Task
Rewrite every line of the listing below, swapping "none" for "blank" wherever it occurs and keeping everything else the same. Leave out the pictures.

Records shown
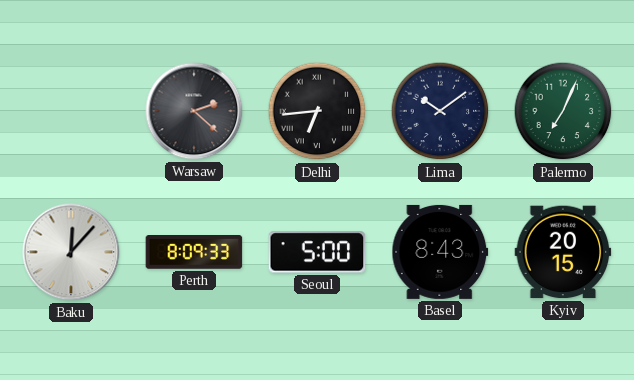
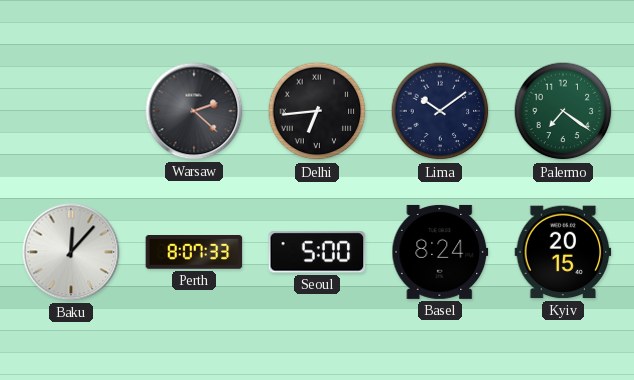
Palermo: 7:04 -> 7:21
Perth: 8:09 -> 8:07
Basel: 8:43 -> 8:24
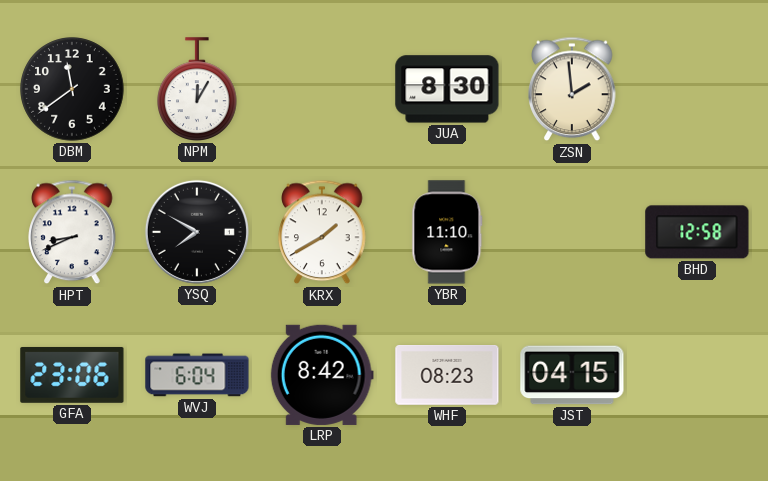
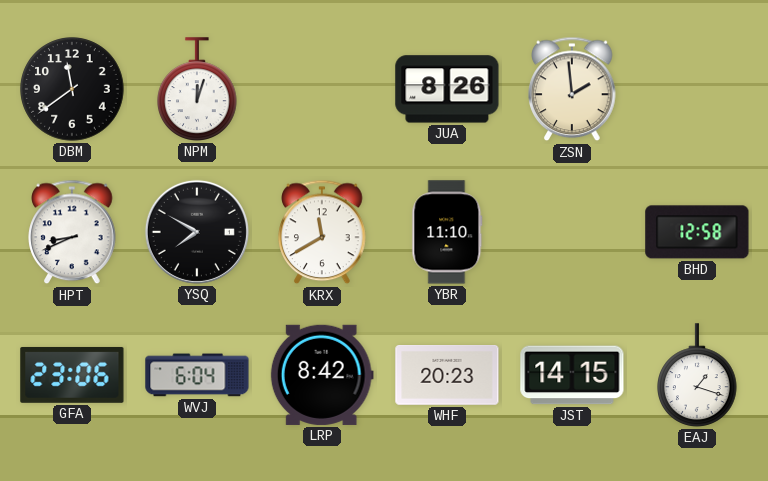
NPM: 12:05 -> 12:03
JUA: 8:30 -> 8:26
KRX: 1:40 -> 11:40
WHF: 08:23 -> 20:23
JST: 04:15 -> 14:15
EAJ: none -> 1:18
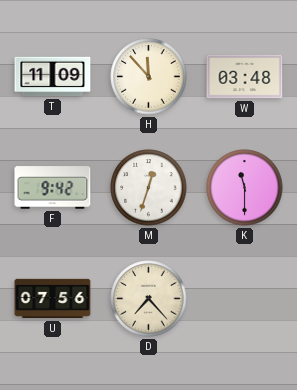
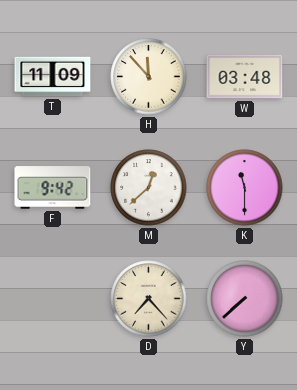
M: 12:33 -> 12:38
U: 07:56 -> none
Y: none -> 7:38
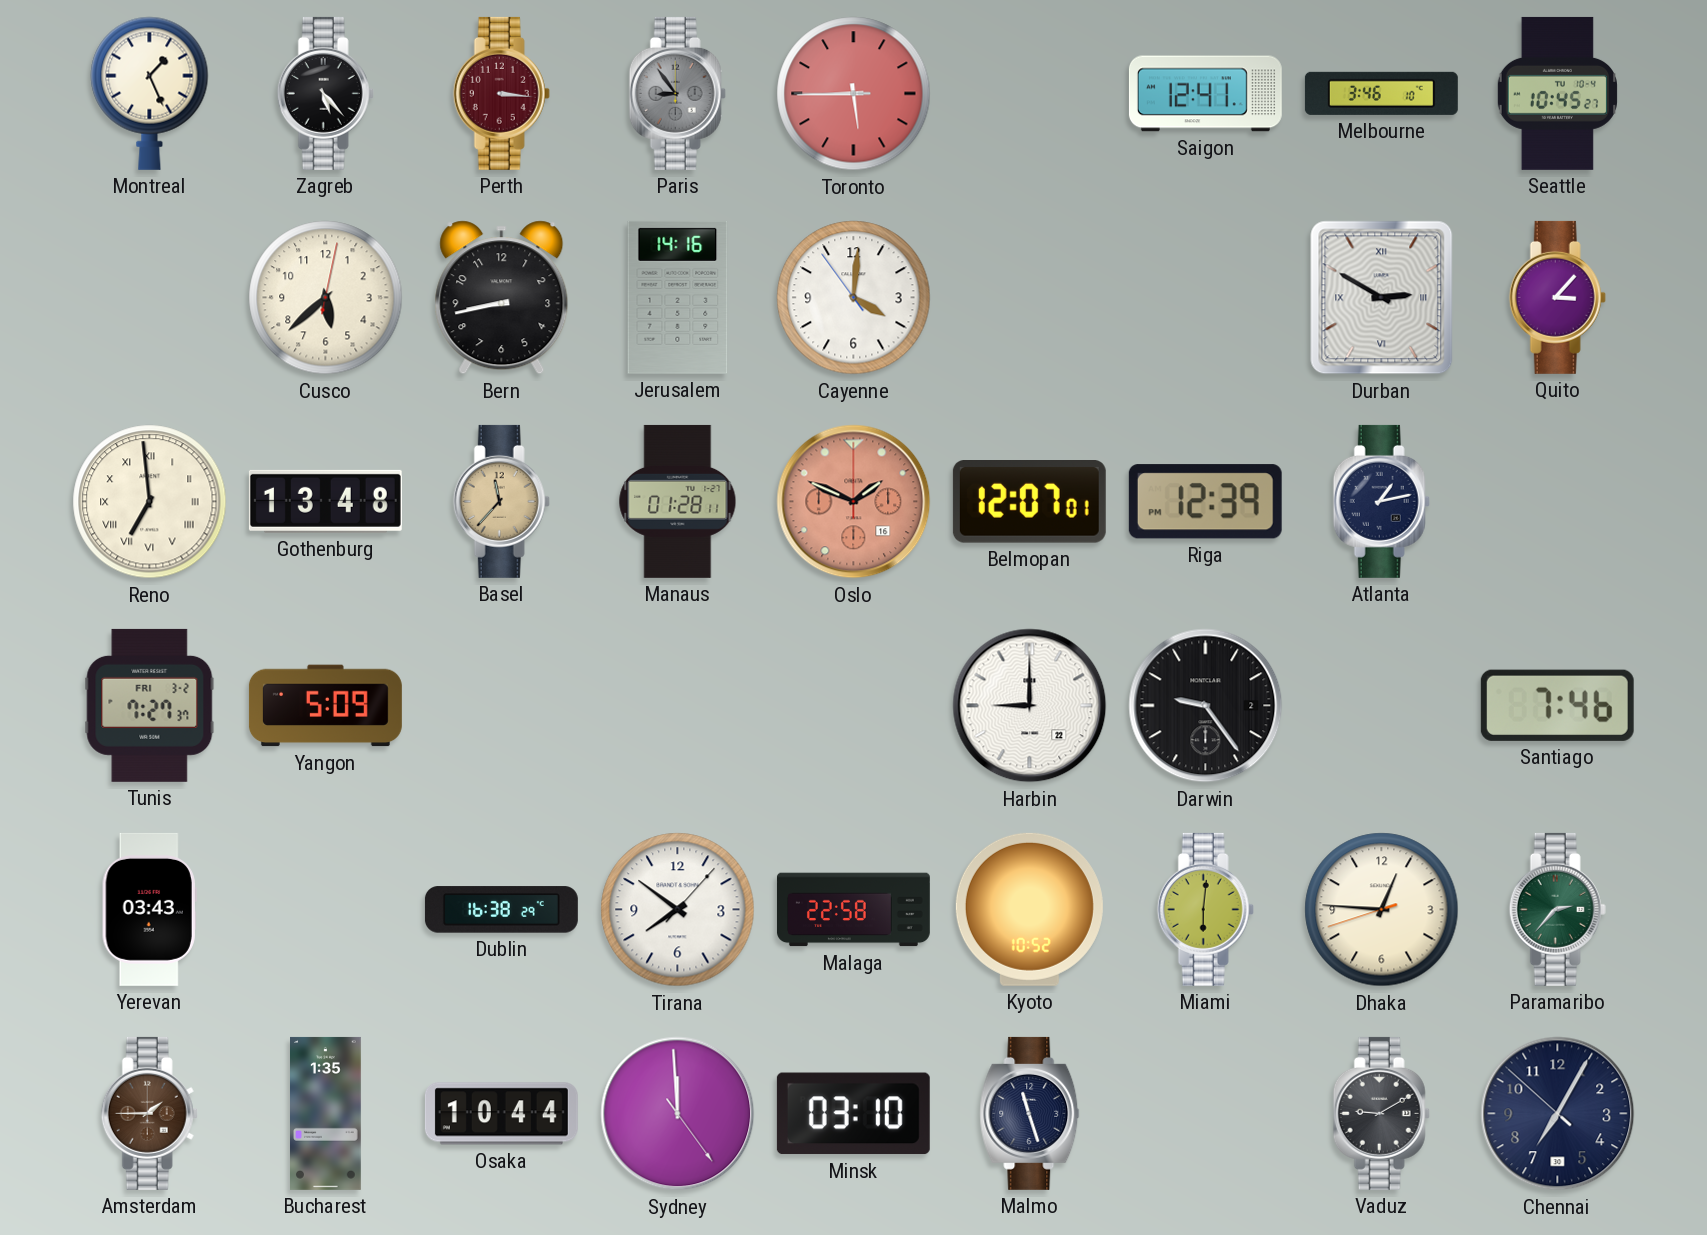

Written answer
Palermo: 7:04 -> 7:21
Perth: 8:09 -> 8:07
Basel: 8:43 -> 8:24
NPM: 12:05 -> 12:03
JUA: 8:30 -> 8:26
KRX: 1:40 -> 11:40
WHF: 08:23 -> 20:23
JST: 04:15 -> 14:15
EAJ: blank -> 1:18
M: 12:33 -> 12:38
U: 07:56 -> blank
Y: blank -> 7:38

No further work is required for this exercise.